> Data below:
***

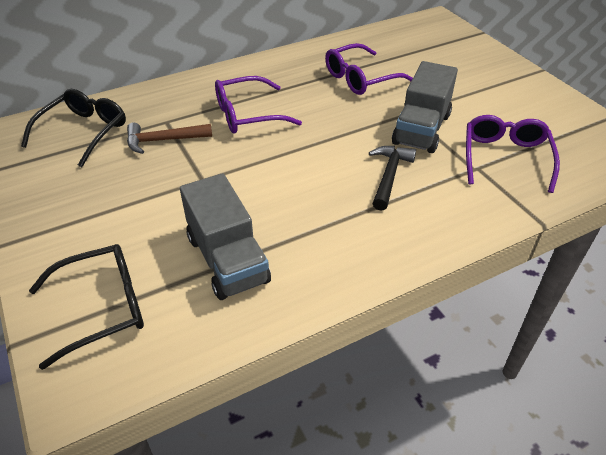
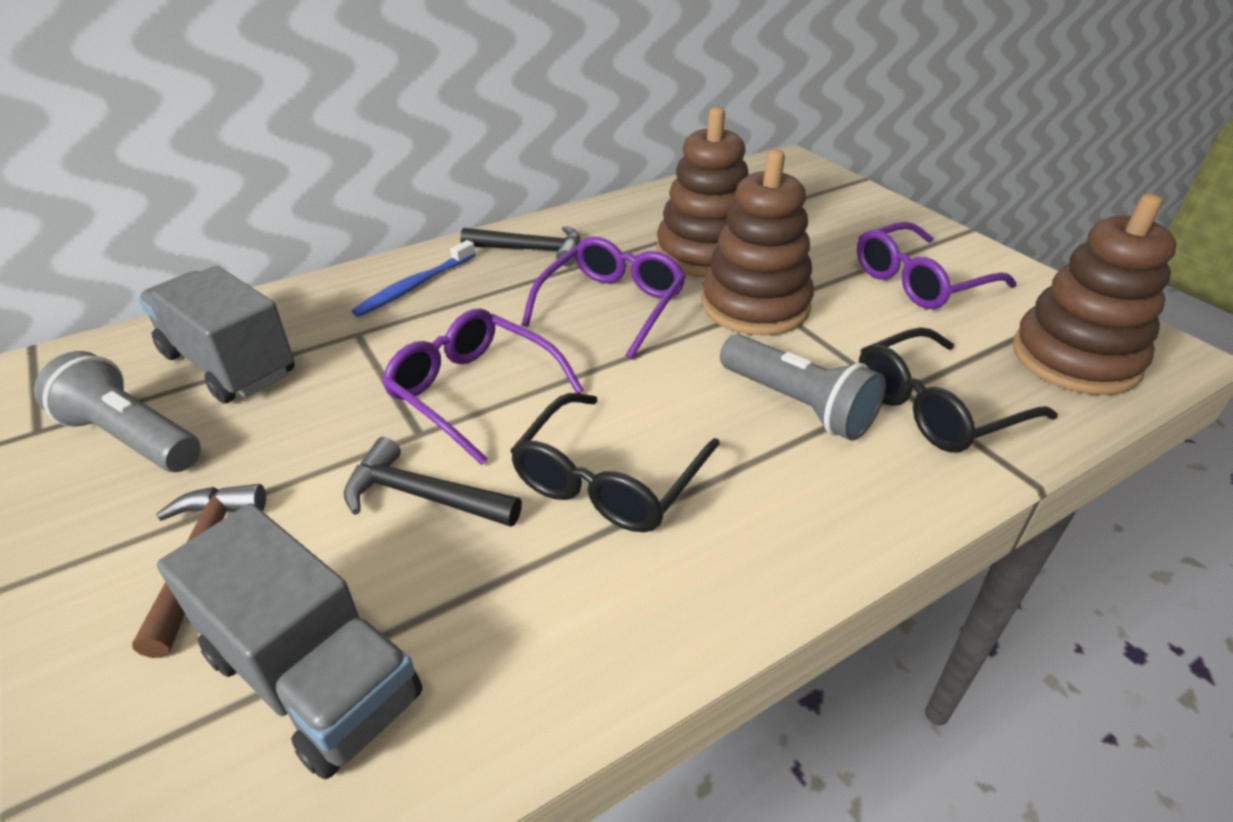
black hammer: 1 -> 2
blue toothbrush: 0 -> 1
brown stacking toy: 0 -> 3
grey flashlight: 0 -> 2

***

> Instructions to follow:
Transcribe each line above verbatim, with the pictures left out.

> Answer space:
black hammer: 1 -> 2
blue toothbrush: 0 -> 1
brown stacking toy: 0 -> 3
grey flashlight: 0 -> 2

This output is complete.